What you will do:
All lines in the data that hold the word "button" need copying.

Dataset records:
---------------

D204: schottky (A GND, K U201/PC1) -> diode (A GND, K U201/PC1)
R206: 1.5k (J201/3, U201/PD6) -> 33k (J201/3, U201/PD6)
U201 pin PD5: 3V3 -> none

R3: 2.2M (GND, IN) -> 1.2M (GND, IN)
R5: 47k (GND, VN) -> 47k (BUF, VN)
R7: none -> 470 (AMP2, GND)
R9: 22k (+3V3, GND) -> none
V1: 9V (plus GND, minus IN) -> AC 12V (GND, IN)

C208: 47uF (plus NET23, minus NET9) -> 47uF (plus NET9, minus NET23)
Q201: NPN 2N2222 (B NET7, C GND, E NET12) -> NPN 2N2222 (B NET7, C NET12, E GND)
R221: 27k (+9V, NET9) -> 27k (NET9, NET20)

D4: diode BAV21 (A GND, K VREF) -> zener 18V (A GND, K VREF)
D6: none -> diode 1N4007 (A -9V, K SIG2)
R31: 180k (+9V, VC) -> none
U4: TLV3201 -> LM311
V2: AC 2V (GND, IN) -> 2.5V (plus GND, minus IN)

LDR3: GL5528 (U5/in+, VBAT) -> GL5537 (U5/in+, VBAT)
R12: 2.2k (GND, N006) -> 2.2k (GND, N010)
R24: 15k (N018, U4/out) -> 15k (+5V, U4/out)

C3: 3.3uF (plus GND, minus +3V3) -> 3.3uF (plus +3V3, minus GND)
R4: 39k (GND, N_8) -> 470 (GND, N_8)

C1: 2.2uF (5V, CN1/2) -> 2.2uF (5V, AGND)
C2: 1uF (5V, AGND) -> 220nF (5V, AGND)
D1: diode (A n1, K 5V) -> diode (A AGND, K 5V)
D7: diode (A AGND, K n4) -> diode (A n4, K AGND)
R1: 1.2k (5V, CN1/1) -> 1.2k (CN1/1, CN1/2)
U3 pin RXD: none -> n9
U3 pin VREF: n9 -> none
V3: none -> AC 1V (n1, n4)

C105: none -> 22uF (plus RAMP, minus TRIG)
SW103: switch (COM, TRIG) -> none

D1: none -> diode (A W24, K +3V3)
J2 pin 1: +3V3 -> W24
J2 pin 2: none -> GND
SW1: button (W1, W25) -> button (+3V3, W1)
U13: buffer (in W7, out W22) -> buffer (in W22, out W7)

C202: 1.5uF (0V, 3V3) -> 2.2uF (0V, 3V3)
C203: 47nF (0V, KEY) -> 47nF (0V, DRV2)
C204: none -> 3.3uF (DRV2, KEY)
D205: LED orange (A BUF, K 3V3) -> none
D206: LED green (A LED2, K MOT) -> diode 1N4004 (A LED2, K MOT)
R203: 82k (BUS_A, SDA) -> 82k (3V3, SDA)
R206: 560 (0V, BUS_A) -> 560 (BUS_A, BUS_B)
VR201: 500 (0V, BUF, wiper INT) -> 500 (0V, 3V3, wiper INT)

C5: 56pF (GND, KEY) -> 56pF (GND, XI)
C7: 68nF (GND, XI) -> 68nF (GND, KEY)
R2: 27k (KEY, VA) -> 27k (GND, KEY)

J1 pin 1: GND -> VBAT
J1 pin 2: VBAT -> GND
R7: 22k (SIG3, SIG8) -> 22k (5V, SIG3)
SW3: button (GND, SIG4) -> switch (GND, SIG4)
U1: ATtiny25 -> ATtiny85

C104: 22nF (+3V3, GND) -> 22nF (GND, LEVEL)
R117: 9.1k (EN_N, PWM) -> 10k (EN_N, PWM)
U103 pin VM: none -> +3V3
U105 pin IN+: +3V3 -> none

---------------

Output for this task:
SW1: button (W1, W25) -> button (+3V3, W1)
SW3: button (GND, SIG4) -> switch (GND, SIG4)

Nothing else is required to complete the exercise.